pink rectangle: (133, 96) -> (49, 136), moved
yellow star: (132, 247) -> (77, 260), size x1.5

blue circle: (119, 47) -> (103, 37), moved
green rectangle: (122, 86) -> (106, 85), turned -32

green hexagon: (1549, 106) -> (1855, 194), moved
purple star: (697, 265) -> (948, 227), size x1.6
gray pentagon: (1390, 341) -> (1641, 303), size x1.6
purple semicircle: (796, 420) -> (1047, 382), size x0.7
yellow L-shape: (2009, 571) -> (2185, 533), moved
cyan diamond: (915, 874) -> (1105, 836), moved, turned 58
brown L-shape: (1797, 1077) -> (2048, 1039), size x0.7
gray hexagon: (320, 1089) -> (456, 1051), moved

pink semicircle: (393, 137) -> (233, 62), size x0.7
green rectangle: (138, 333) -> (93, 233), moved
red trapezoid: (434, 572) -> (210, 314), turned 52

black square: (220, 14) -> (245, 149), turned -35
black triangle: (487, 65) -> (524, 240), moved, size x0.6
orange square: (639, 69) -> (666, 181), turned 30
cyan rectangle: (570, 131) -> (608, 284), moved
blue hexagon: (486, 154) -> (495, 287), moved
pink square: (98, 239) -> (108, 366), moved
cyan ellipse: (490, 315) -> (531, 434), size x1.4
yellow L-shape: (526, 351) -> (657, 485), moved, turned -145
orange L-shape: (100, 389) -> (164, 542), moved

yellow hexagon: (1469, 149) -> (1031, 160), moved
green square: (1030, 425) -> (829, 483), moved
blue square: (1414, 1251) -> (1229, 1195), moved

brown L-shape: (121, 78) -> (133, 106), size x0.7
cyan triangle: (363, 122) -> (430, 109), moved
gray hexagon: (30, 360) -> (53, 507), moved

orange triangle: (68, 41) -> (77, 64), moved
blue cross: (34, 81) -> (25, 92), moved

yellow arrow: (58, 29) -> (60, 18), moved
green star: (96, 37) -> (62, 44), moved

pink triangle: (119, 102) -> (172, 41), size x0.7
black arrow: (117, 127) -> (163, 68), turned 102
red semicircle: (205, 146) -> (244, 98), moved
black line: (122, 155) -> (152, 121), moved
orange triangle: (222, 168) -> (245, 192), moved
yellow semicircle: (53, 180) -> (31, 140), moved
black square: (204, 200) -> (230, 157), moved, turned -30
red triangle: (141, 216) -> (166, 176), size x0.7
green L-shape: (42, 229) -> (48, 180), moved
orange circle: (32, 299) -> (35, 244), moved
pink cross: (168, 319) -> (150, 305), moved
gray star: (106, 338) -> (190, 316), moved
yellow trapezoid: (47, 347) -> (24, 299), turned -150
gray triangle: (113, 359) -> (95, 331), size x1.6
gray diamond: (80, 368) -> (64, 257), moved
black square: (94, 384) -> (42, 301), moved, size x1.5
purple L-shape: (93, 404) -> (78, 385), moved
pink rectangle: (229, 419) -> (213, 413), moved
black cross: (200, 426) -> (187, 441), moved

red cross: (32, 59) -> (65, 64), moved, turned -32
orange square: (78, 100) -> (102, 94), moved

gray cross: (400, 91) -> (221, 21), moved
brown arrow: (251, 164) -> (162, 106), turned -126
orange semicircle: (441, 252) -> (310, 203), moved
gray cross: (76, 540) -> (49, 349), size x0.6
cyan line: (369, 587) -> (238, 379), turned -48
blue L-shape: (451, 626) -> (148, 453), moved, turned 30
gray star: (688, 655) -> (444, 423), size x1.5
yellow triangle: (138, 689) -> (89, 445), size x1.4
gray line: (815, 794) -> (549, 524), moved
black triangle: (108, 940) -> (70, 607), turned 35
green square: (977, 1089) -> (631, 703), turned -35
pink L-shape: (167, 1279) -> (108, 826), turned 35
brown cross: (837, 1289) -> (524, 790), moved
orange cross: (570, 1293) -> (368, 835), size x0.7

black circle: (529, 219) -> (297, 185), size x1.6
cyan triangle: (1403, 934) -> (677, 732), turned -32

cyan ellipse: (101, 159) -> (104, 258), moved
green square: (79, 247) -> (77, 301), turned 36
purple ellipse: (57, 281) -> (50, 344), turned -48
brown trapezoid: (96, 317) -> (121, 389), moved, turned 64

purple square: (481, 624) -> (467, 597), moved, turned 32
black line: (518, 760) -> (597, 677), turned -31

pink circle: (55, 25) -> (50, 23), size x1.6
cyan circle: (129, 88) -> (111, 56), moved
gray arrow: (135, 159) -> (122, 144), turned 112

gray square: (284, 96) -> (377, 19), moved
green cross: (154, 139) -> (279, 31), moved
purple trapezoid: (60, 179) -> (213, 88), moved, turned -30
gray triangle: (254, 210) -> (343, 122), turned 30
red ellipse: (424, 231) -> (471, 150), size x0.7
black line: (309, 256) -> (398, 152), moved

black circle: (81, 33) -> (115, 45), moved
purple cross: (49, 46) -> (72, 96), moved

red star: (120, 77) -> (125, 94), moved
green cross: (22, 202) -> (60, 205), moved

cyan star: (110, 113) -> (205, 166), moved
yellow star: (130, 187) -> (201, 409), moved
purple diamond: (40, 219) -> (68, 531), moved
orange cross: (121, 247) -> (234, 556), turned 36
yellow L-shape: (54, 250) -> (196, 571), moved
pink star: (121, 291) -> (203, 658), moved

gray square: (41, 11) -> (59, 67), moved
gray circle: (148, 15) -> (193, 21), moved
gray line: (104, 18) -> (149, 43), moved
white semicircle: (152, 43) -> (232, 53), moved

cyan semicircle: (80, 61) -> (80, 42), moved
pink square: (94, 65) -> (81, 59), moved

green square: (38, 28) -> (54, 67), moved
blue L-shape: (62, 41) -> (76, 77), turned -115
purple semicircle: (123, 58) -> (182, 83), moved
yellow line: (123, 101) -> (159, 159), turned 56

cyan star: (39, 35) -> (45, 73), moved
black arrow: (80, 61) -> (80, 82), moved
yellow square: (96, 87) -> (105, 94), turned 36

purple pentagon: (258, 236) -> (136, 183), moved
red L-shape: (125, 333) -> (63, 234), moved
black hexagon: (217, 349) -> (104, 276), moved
========================================================================
Task goal: Of the entries above, transcribe exactly those lines that fall between the line containing "blue square: (1414, 1251)" and the line containing "black line: (122, 155) -> (152, 121), moved", together with those two lines.

Solution below:
blue square: (1414, 1251) -> (1229, 1195), moved

brown L-shape: (121, 78) -> (133, 106), size x0.7
cyan triangle: (363, 122) -> (430, 109), moved
gray hexagon: (30, 360) -> (53, 507), moved

orange triangle: (68, 41) -> (77, 64), moved
blue cross: (34, 81) -> (25, 92), moved

yellow arrow: (58, 29) -> (60, 18), moved
green star: (96, 37) -> (62, 44), moved

pink triangle: (119, 102) -> (172, 41), size x0.7
black arrow: (117, 127) -> (163, 68), turned 102
red semicircle: (205, 146) -> (244, 98), moved
black line: (122, 155) -> (152, 121), moved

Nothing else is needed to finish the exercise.